Segment Open

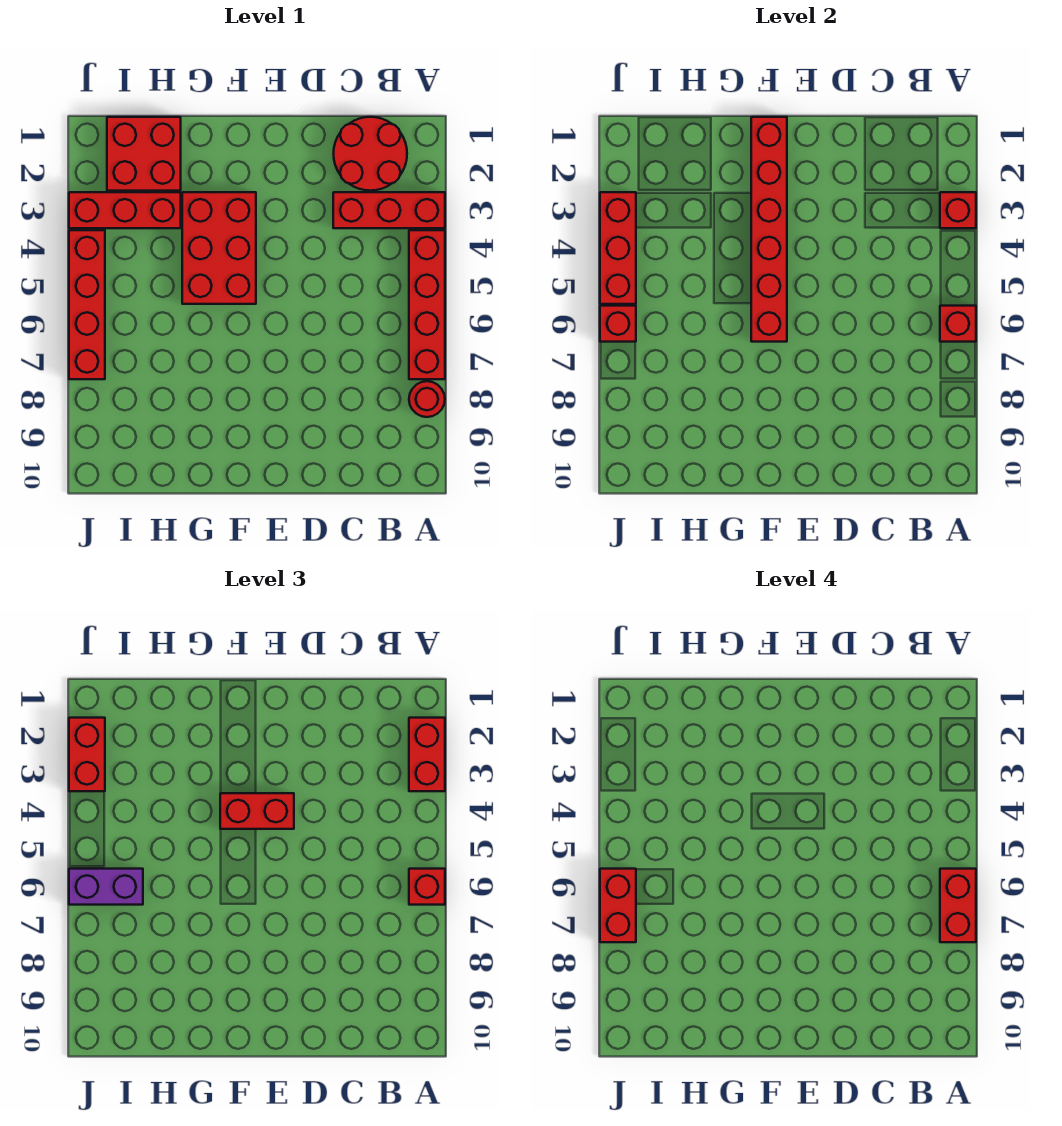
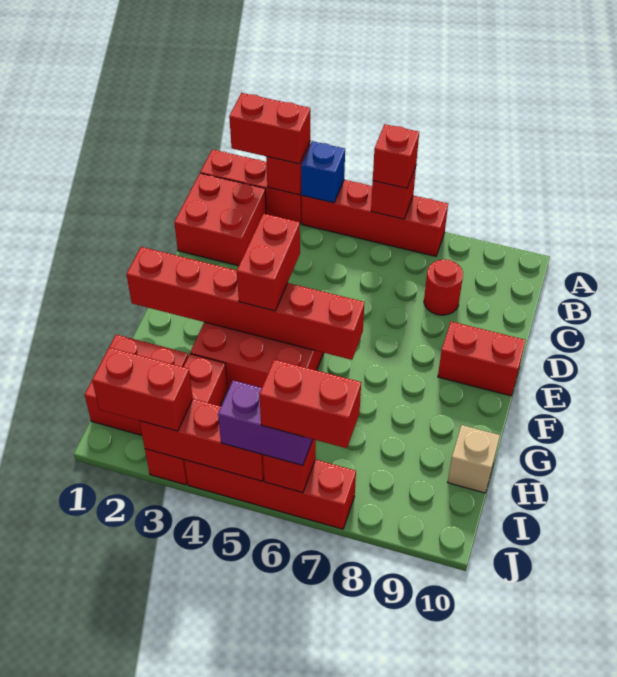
red brick A3:C3 level 1 -> red brick A1:A3 level 1
none -> blue brick A4 level 2
red brick A6:A7 level 4 -> red brick E9:E10 level 1
red round brick A8 level 1 -> red round brick C8 level 1
red round brick B1:C2 level 1 -> red brick B1:C2 level 1
none -> tan brick H10 level 1
purple brick I6:J6 level 3 -> purple brick J5:J6 level 3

Segment Closed

* **Instructions for the task**
Set every record down exactly, omitting pictures.

* **Written response**
red brick A3:C3 level 1 -> red brick A1:A3 level 1
none -> blue brick A4 level 2
red brick A6:A7 level 4 -> red brick E9:E10 level 1
red round brick A8 level 1 -> red round brick C8 level 1
red round brick B1:C2 level 1 -> red brick B1:C2 level 1
none -> tan brick H10 level 1
purple brick I6:J6 level 3 -> purple brick J5:J6 level 3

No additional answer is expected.